Problem statement
Would you transcribe word for word every line from the one containing "gray line: rotated 36 degrees clockwise" to the end of the data, both ends included, and leave out the rest?
____________
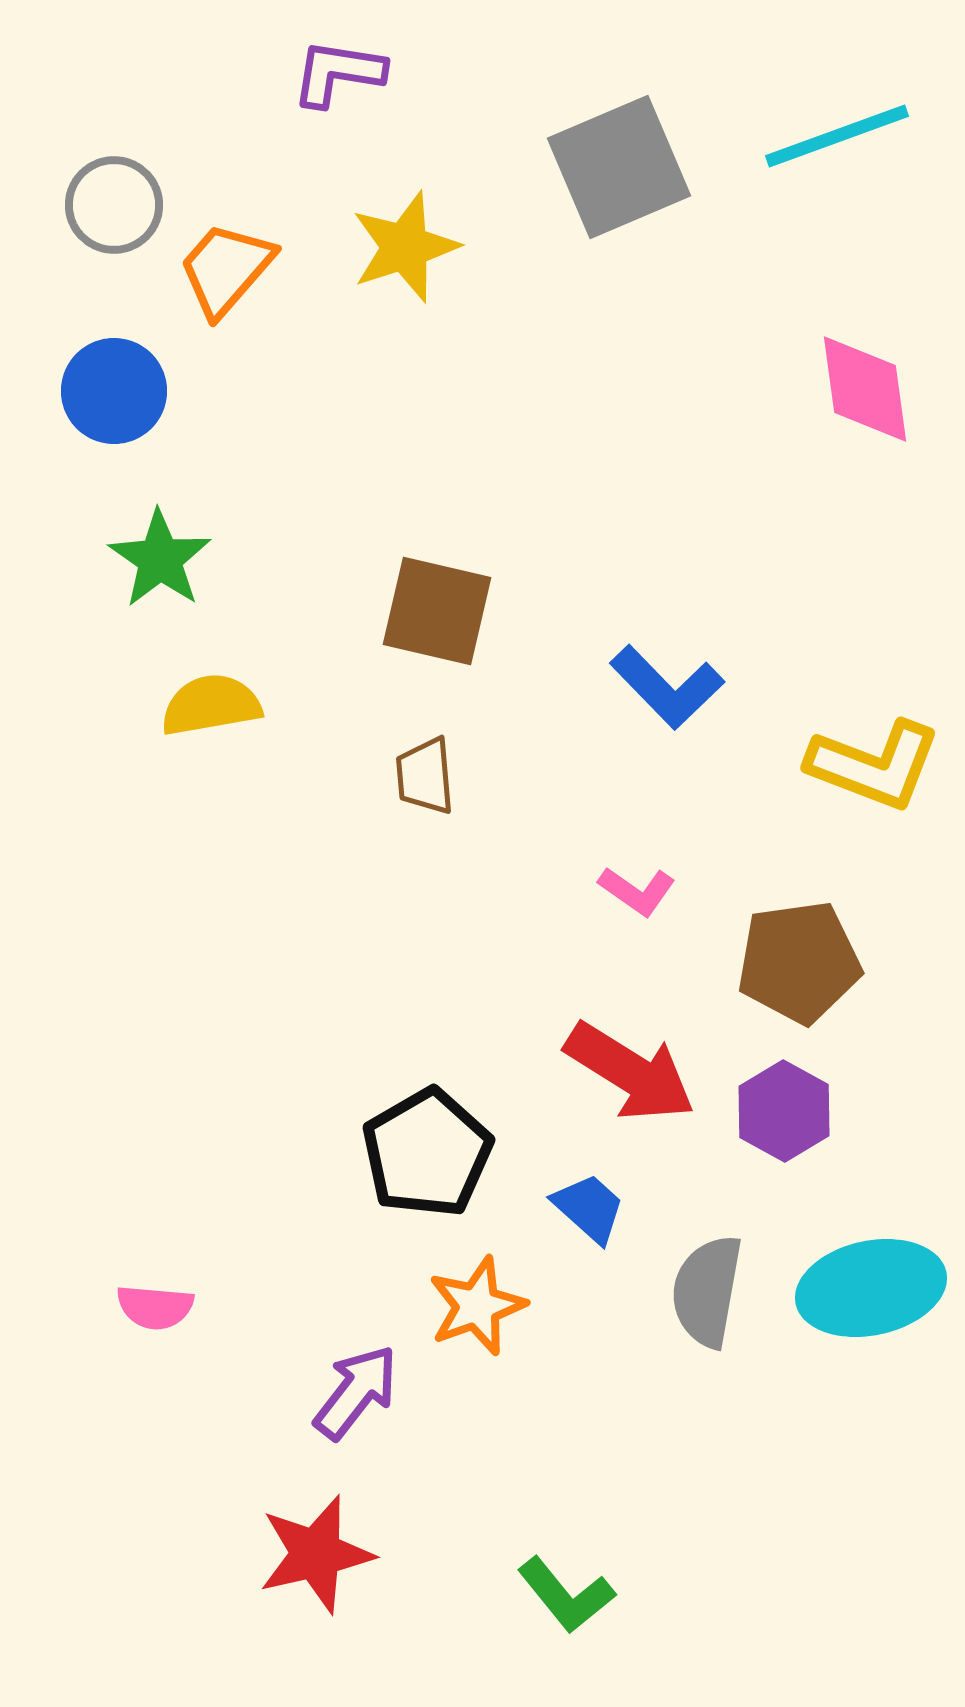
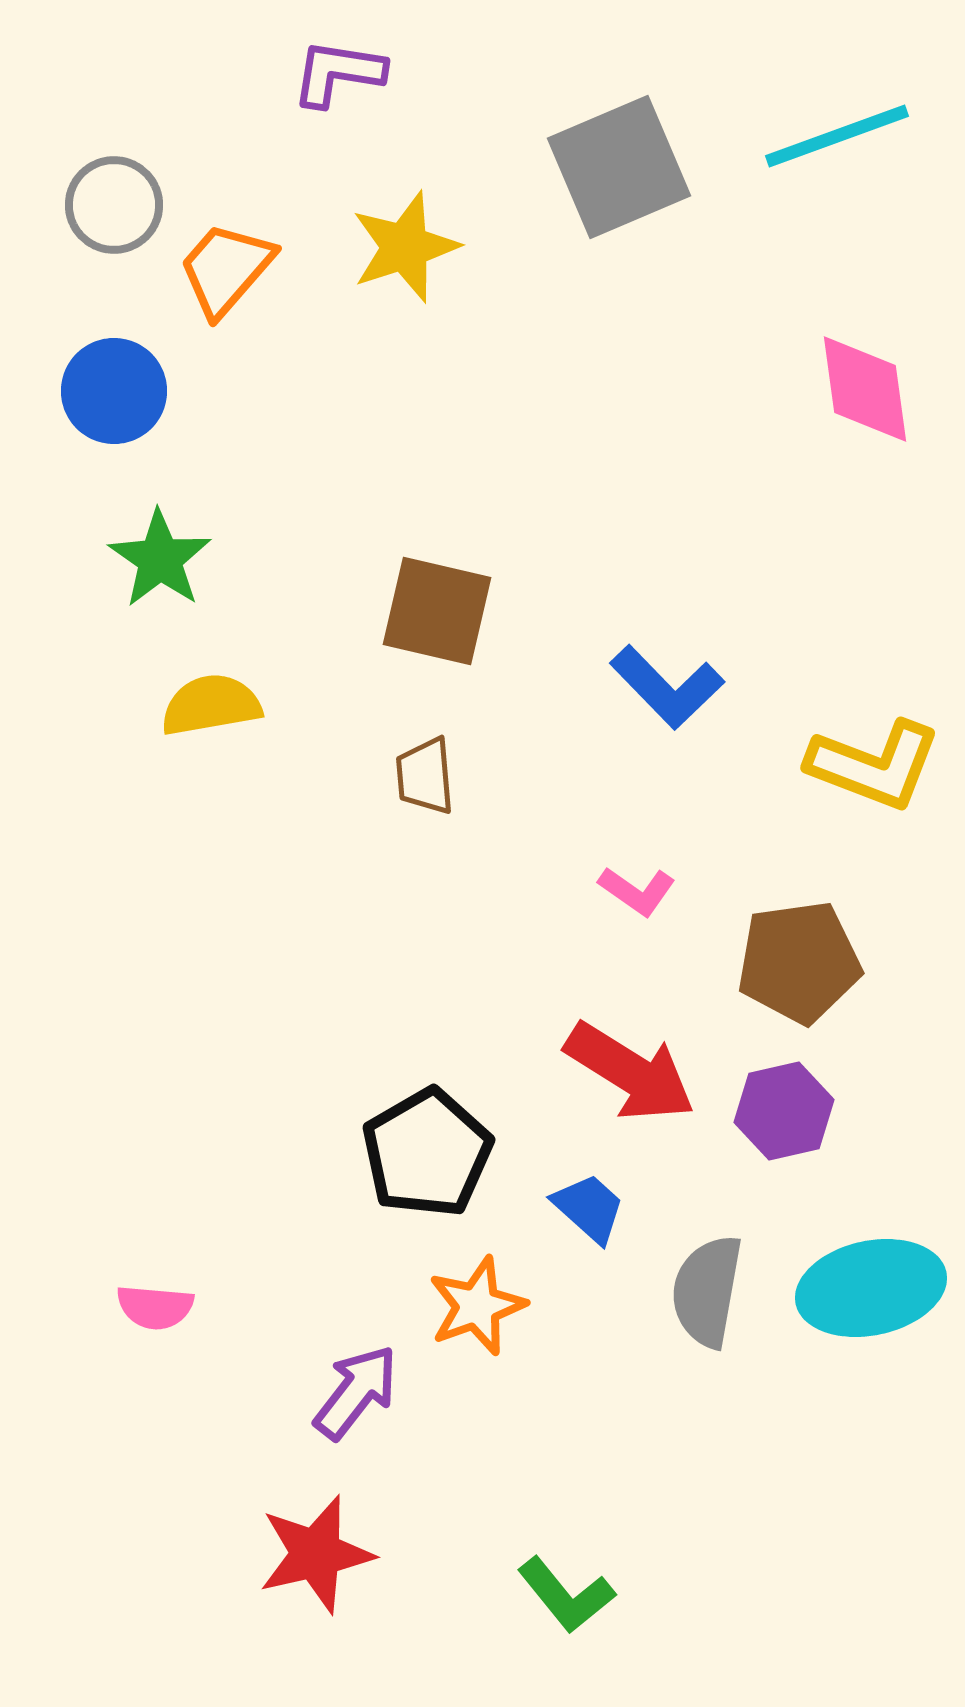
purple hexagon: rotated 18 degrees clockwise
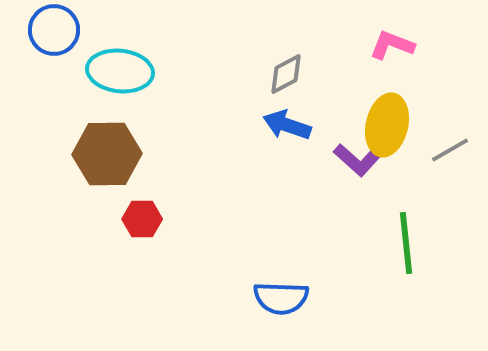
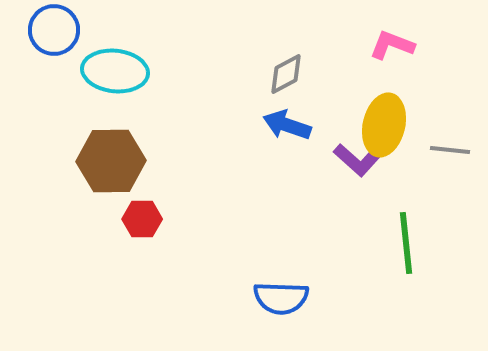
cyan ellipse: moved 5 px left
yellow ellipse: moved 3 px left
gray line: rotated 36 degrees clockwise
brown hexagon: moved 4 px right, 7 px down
____________
Answer
gray line: rotated 36 degrees clockwise
brown hexagon: moved 4 px right, 7 px down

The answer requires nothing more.